LISTED ENTRIES —
^^^^^^^^^^^^^^^^

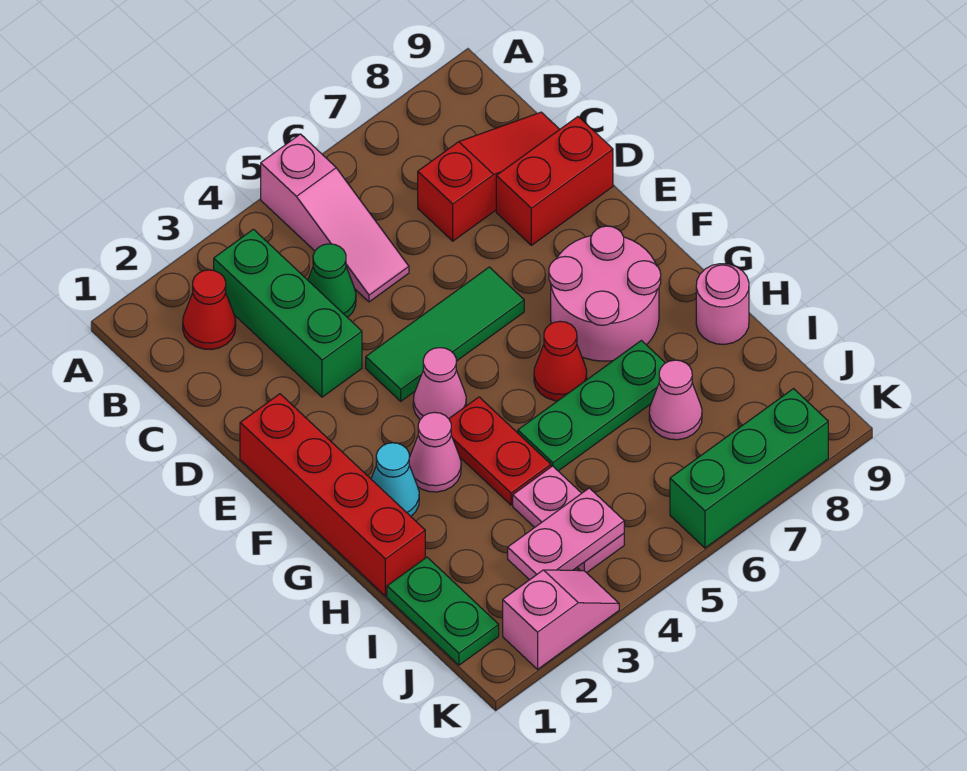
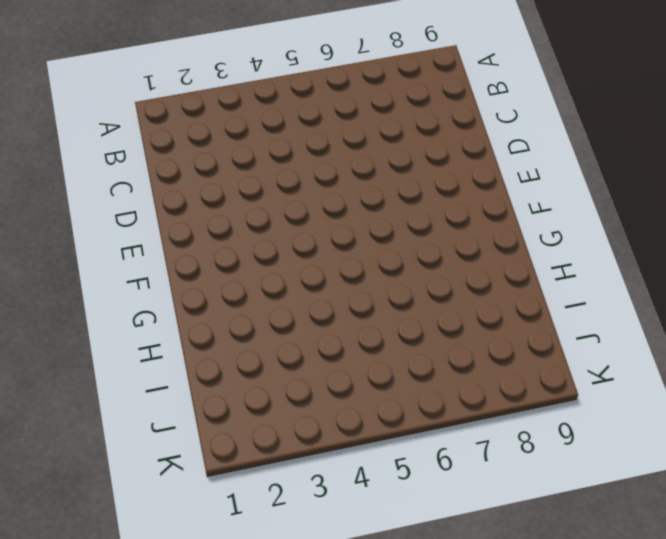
none -> pink slope A5:C5 level 1 top A
none -> red cone B2 level 1
none -> green brick B3:D3 level 1

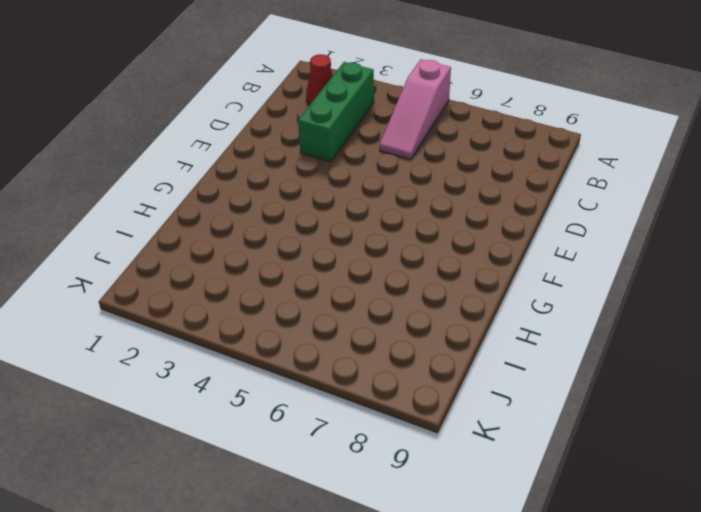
none -> green cone C4 level 1
none -> red slope C7:C9 level 1 top 7
none -> red brick D8:D9 level 1

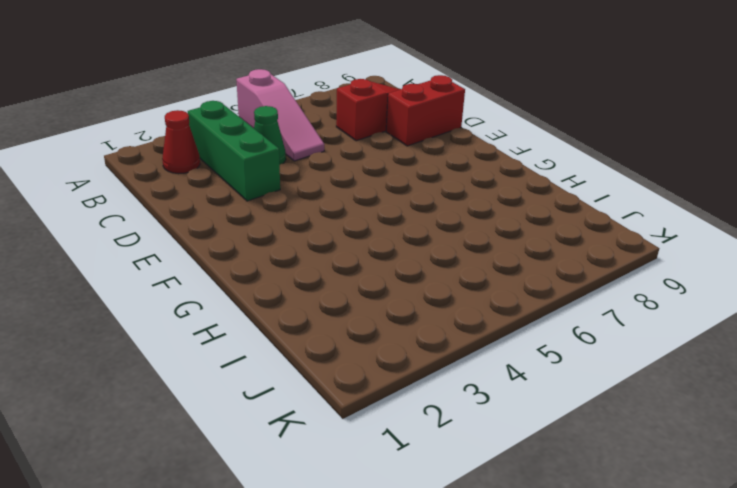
none -> red brick E1:H1 level 1
none -> green tile E4:E6 level 1
none -> pink cone F4 level 1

^^^^^^^^^^^^^^^^

TASK DIRECTIONS — Your job is to transcribe the entries above exactly; skip the pictures.

SOLVED EXERCISE —
none -> pink slope A5:C5 level 1 top A
none -> red cone B2 level 1
none -> green brick B3:D3 level 1

none -> green cone C4 level 1
none -> red slope C7:C9 level 1 top 7
none -> red brick D8:D9 level 1

none -> red brick E1:H1 level 1
none -> green tile E4:E6 level 1
none -> pink cone F4 level 1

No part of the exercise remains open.